Scan the entries below and count the lines holding the string "blue". Supply only the number.

**GIVEN RECORDS**
◇ ◇ ◇ ◇ ◇

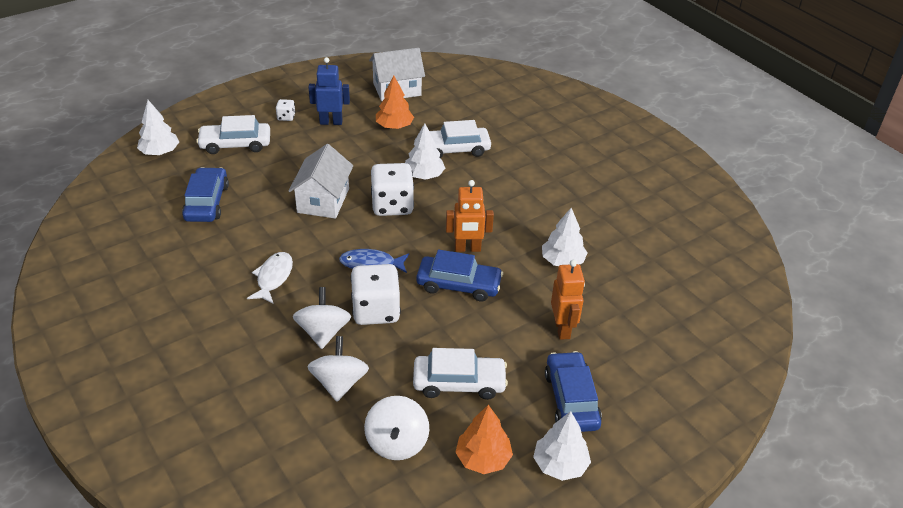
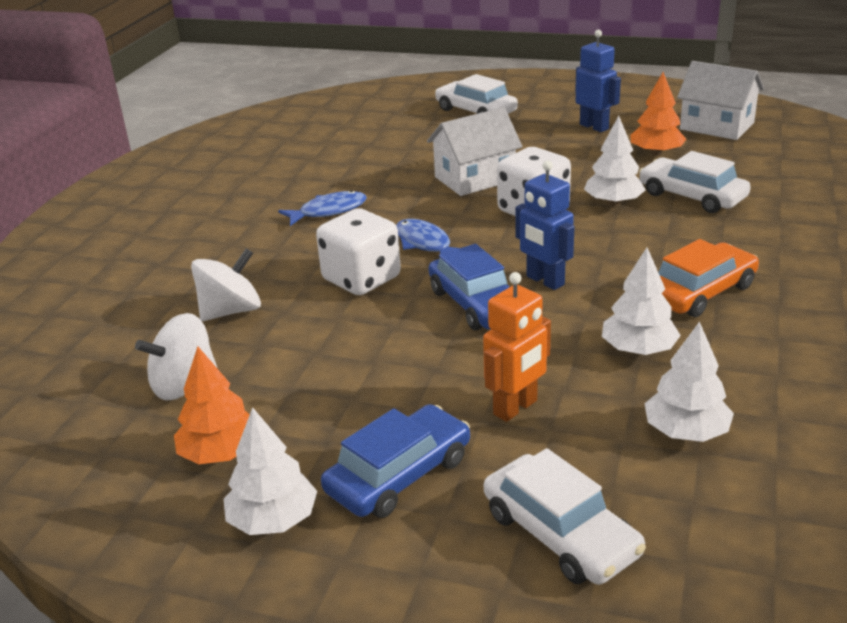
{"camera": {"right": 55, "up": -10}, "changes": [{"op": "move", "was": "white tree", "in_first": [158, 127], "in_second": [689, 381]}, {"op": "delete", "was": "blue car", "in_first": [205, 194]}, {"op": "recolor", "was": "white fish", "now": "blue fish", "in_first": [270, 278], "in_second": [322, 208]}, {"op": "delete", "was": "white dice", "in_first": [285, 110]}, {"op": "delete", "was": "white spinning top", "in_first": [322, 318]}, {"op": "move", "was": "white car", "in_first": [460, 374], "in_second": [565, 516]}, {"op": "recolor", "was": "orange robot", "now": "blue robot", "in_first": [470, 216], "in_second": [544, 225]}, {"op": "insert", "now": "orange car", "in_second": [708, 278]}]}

◇ ◇ ◇ ◇ ◇

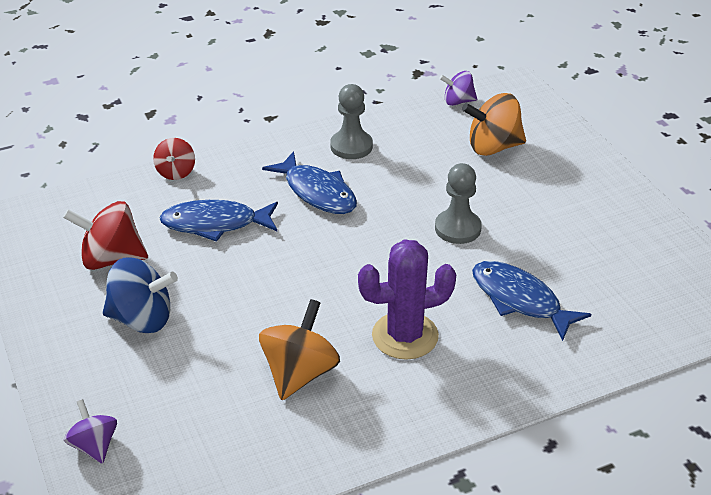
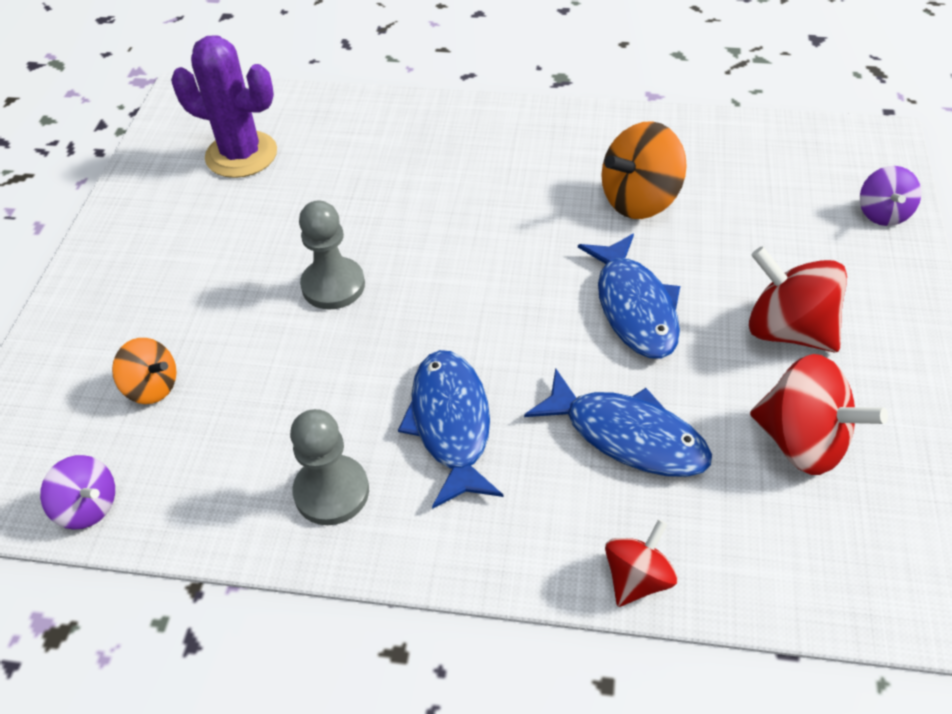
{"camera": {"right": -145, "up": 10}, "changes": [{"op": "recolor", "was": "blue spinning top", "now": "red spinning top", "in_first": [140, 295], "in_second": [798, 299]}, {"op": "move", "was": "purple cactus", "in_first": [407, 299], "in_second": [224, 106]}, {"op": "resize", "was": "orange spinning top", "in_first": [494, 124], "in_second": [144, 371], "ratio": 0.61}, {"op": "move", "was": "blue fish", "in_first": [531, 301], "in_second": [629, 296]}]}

◇ ◇ ◇ ◇ ◇

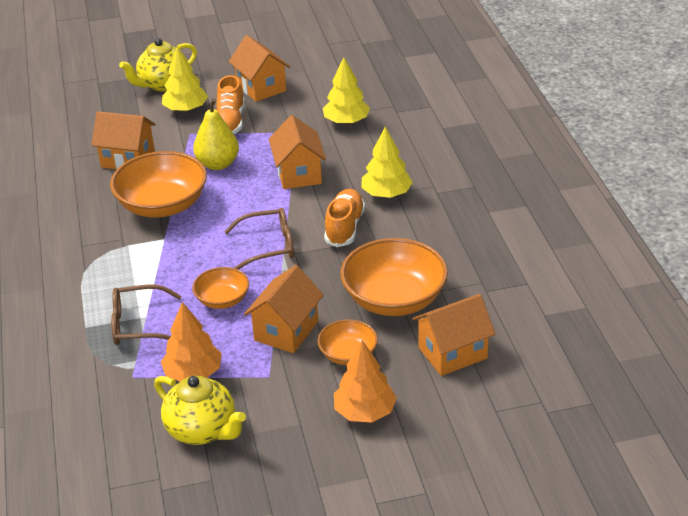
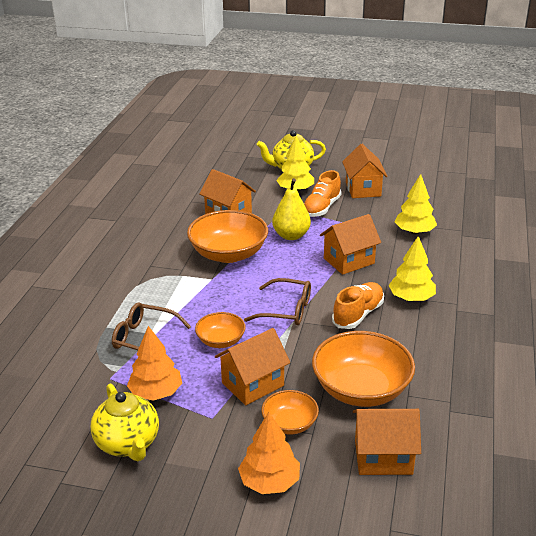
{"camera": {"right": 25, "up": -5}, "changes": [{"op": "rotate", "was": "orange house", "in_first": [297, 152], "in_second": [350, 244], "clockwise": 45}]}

◇ ◇ ◇ ◇ ◇

**RESULT OF THE EXERCISE**
2